Top of Data in this exercise
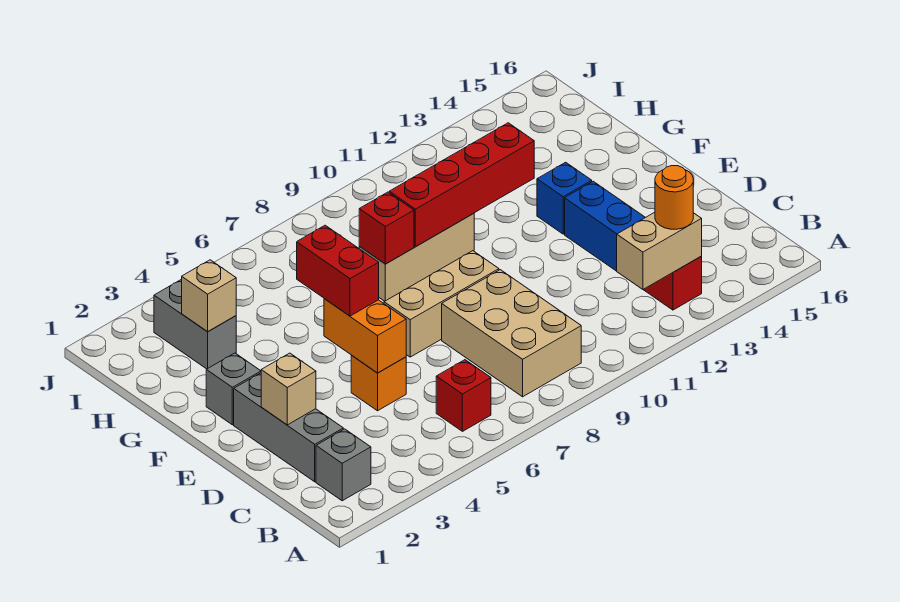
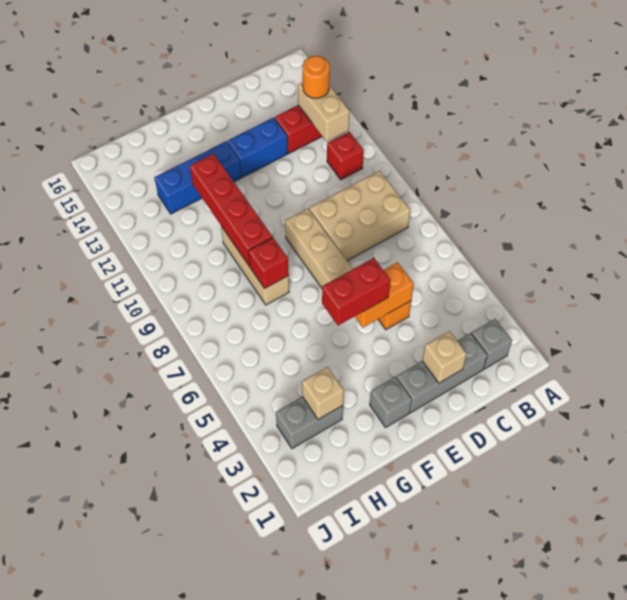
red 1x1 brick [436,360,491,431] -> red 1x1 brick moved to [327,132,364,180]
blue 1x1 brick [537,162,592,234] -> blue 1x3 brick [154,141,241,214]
Bottom of Data in this exercise
Top of Data in this exercise
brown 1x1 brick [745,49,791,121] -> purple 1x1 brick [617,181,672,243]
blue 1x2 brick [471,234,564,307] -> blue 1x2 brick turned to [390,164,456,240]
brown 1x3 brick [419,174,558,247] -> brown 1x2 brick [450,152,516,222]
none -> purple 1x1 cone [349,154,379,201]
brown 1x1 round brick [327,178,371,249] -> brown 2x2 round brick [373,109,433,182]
Bottom of Data in this exercise
Top of Data in this exercise
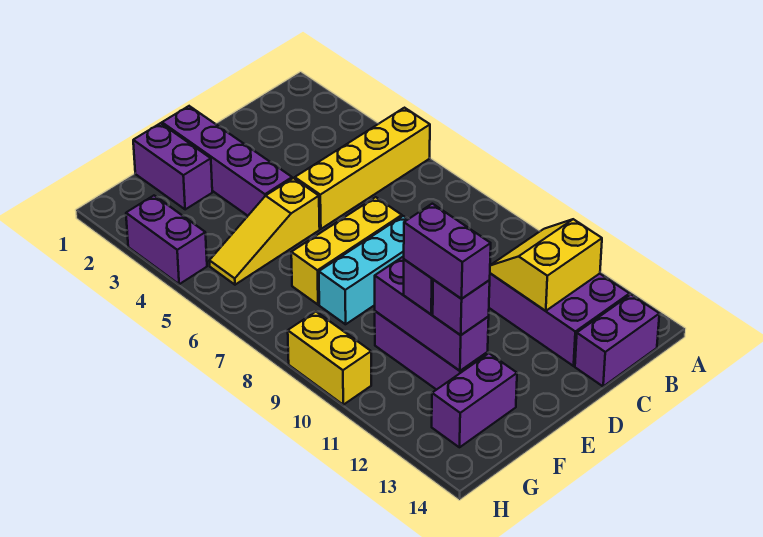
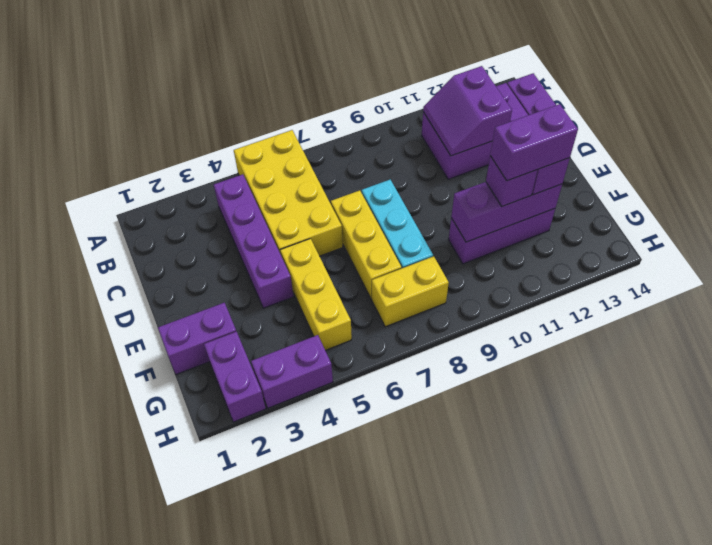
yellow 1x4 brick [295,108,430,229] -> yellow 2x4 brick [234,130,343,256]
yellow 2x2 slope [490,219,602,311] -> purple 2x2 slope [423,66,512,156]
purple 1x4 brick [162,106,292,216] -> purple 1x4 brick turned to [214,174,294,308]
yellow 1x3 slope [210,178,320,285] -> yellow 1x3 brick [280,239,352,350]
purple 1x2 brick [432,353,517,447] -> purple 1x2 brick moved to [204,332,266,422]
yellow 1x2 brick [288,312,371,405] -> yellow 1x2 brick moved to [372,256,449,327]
Bottom of Data in this exercise
▶ The task: Where a line of the data includes the string "turned", list that line.

▶ Finished exercise:
blue 1x2 brick [471,234,564,307] -> blue 1x2 brick turned to [390,164,456,240]
purple 1x4 brick [162,106,292,216] -> purple 1x4 brick turned to [214,174,294,308]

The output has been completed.